Start of Recorded data
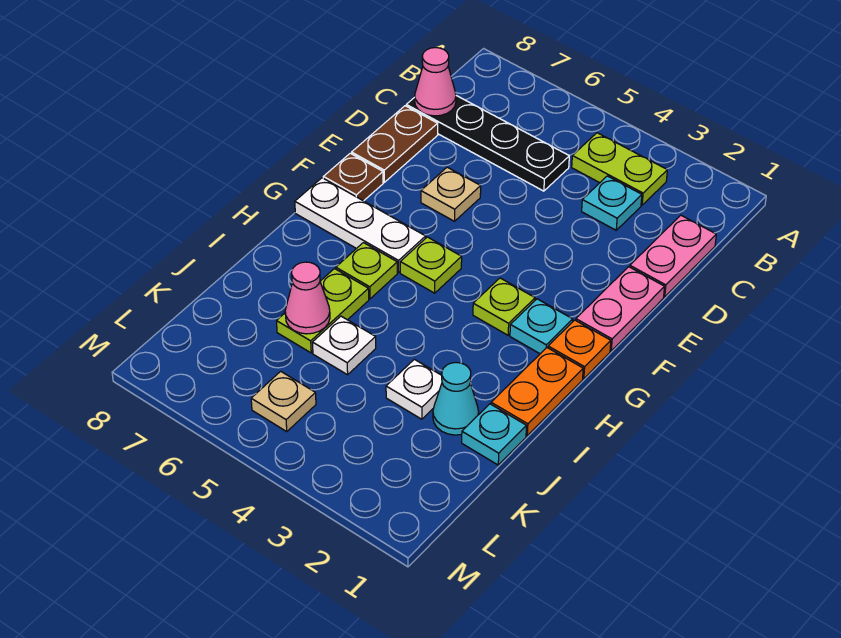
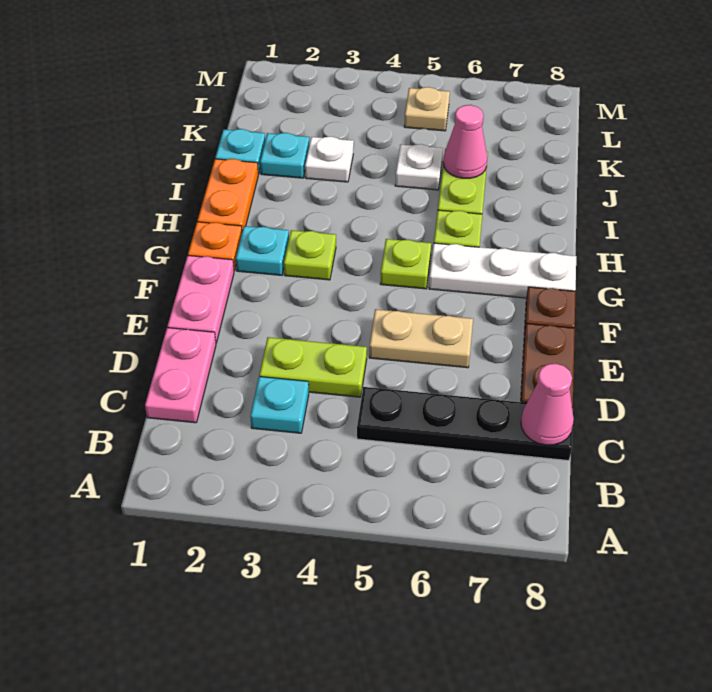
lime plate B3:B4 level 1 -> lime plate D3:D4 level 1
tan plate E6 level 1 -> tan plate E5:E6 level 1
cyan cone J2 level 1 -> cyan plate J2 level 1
End of Recorded data
Start of Recorded data
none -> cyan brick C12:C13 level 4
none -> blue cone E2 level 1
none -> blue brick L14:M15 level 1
End of Recorded data
Task brief >> For the word "none", count the lines of the data that contain it and give only the count.

Your response >> 3